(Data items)
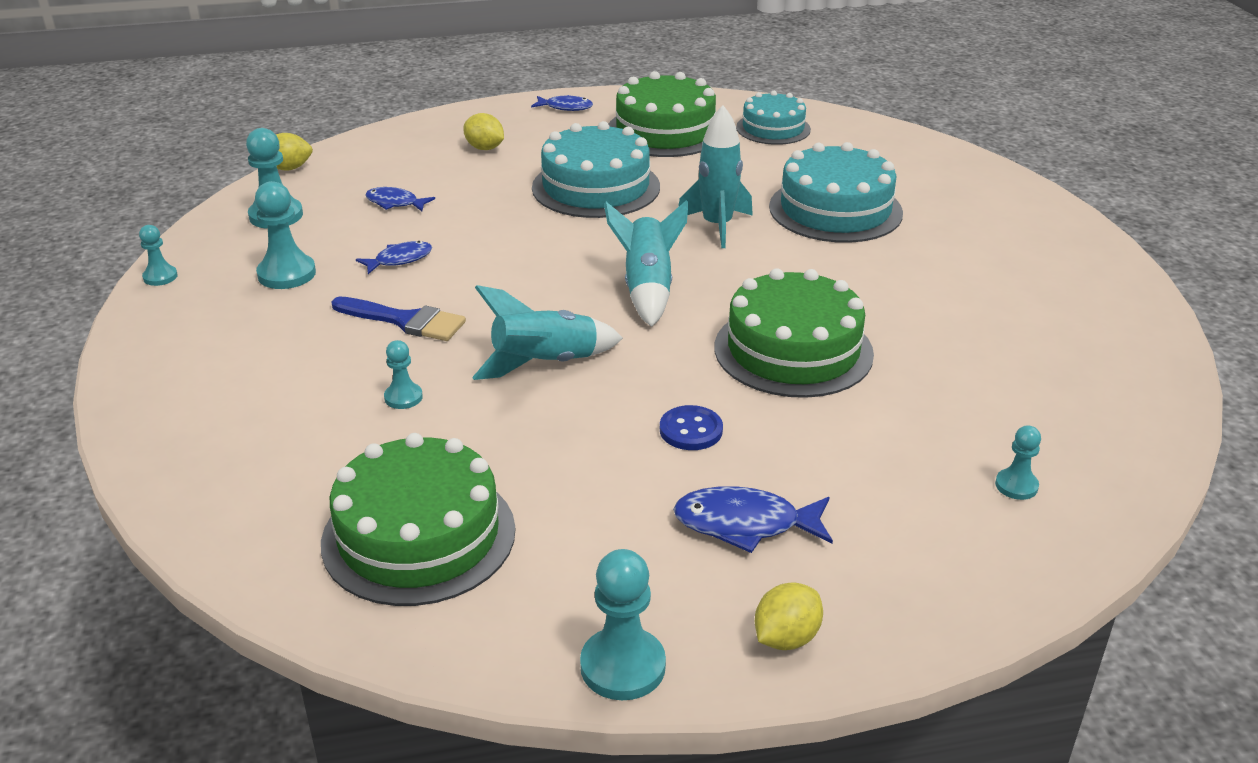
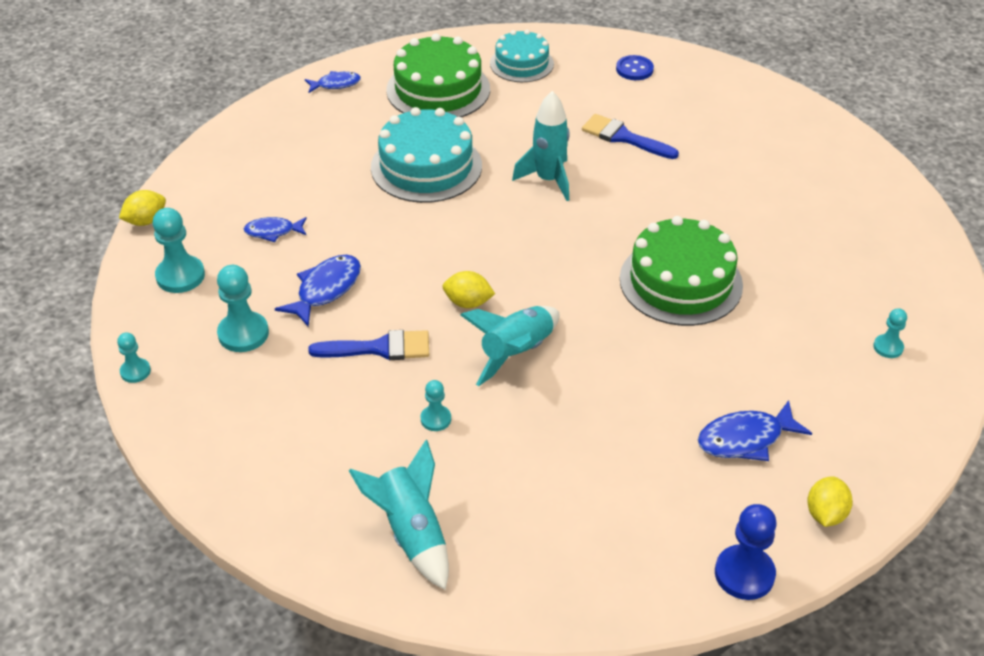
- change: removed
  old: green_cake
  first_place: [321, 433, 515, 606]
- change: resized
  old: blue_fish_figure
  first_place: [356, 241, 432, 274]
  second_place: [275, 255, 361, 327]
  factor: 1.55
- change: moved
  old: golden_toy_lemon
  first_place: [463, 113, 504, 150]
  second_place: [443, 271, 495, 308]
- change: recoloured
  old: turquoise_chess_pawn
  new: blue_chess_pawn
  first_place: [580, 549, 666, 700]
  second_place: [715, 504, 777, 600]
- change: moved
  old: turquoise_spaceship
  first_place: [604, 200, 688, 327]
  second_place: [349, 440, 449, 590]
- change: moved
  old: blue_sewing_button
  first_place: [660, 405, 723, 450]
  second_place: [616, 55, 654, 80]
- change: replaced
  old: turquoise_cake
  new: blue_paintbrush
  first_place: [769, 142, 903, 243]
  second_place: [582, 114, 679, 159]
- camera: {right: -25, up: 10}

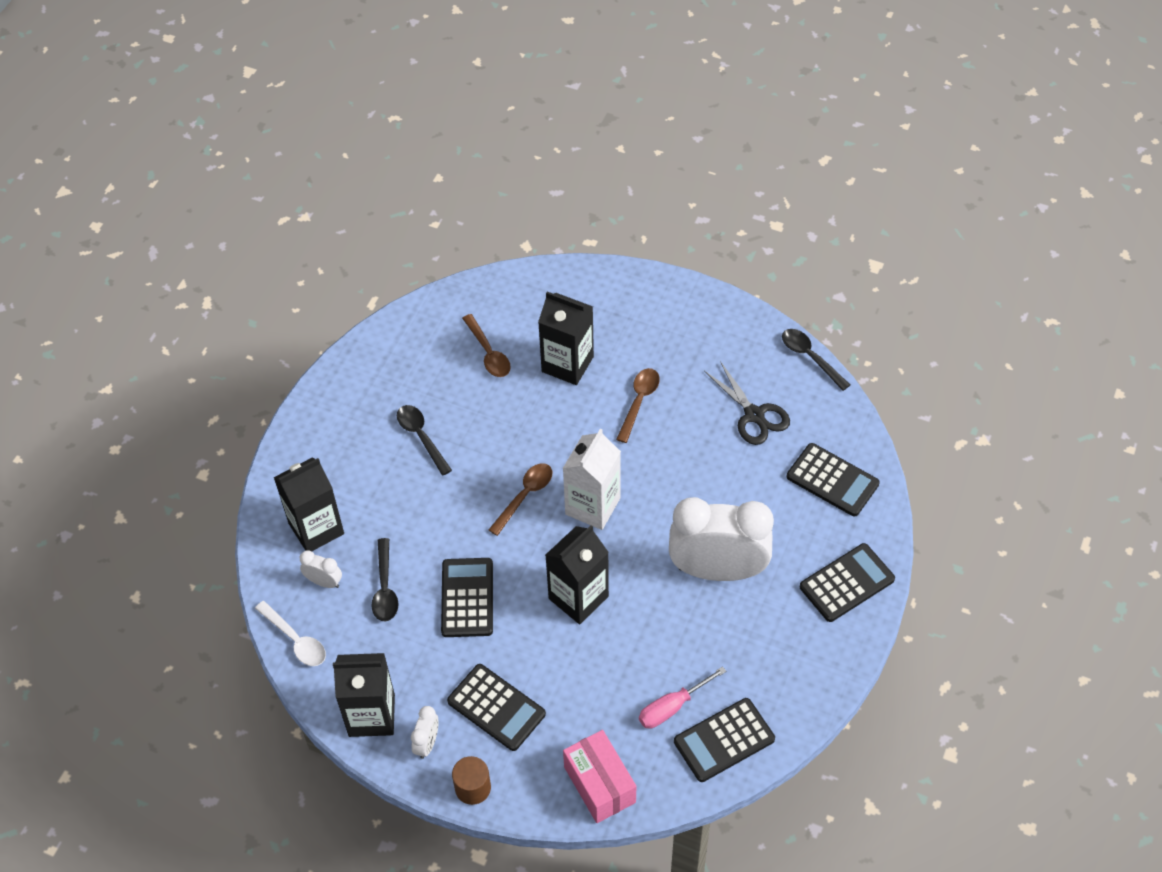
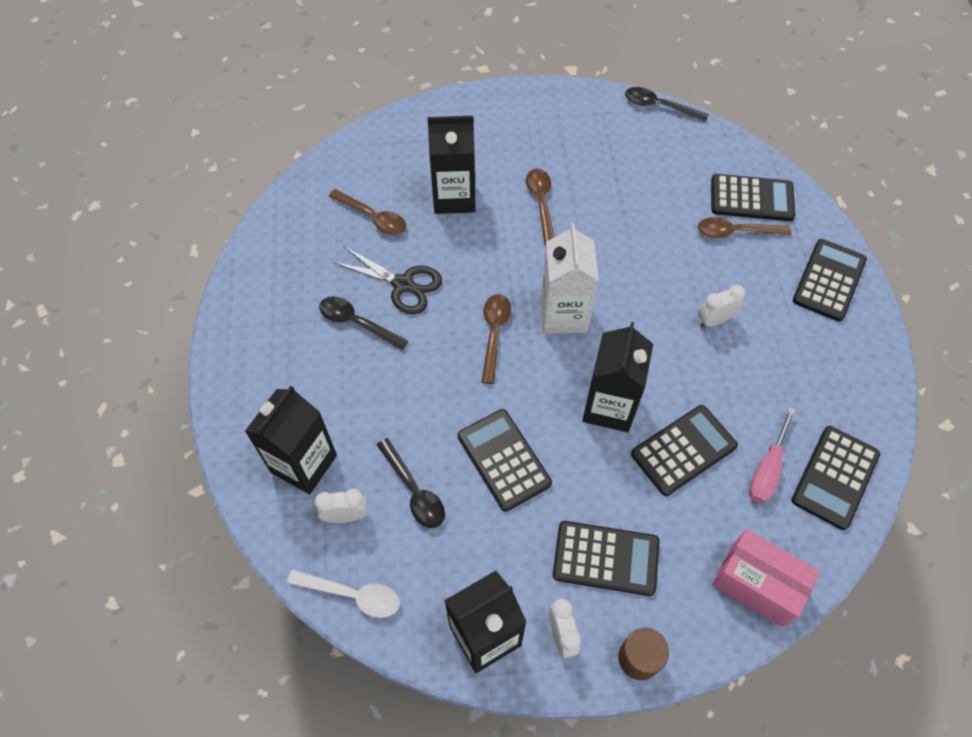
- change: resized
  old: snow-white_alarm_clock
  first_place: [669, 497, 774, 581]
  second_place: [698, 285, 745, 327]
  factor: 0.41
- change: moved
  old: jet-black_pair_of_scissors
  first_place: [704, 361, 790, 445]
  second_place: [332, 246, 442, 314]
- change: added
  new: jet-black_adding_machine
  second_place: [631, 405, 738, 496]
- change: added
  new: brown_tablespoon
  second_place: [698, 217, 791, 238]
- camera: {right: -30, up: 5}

:: Try it ::
The copy starts at the line holding "second_place: [443, 271, 495, 308]" and ends at the last line of the records above. Transcribe those lines exactly, pictures excluded.

:: Your solution ::
  second_place: [443, 271, 495, 308]
- change: recoloured
  old: turquoise_chess_pawn
  new: blue_chess_pawn
  first_place: [580, 549, 666, 700]
  second_place: [715, 504, 777, 600]
- change: moved
  old: turquoise_spaceship
  first_place: [604, 200, 688, 327]
  second_place: [349, 440, 449, 590]
- change: moved
  old: blue_sewing_button
  first_place: [660, 405, 723, 450]
  second_place: [616, 55, 654, 80]
- change: replaced
  old: turquoise_cake
  new: blue_paintbrush
  first_place: [769, 142, 903, 243]
  second_place: [582, 114, 679, 159]
- camera: {right: -25, up: 10}

- change: resized
  old: snow-white_alarm_clock
  first_place: [669, 497, 774, 581]
  second_place: [698, 285, 745, 327]
  factor: 0.41
- change: moved
  old: jet-black_pair_of_scissors
  first_place: [704, 361, 790, 445]
  second_place: [332, 246, 442, 314]
- change: added
  new: jet-black_adding_machine
  second_place: [631, 405, 738, 496]
- change: added
  new: brown_tablespoon
  second_place: [698, 217, 791, 238]
- camera: {right: -30, up: 5}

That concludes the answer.